## Goal of the exercise:
The task calls for every line of the data to be retyped exactly.

## Data:
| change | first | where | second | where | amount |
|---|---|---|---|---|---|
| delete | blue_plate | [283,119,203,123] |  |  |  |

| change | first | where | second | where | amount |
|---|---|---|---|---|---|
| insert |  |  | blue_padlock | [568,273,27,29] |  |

## Answer box:
| change | first | where | second | where | amount |
|---|---|---|---|---|---|
| delete | blue_plate | [283,119,203,123] |  |  |  |

| change | first | where | second | where | amount |
|---|---|---|---|---|---|
| insert |  |  | blue_padlock | [568,273,27,29] |  |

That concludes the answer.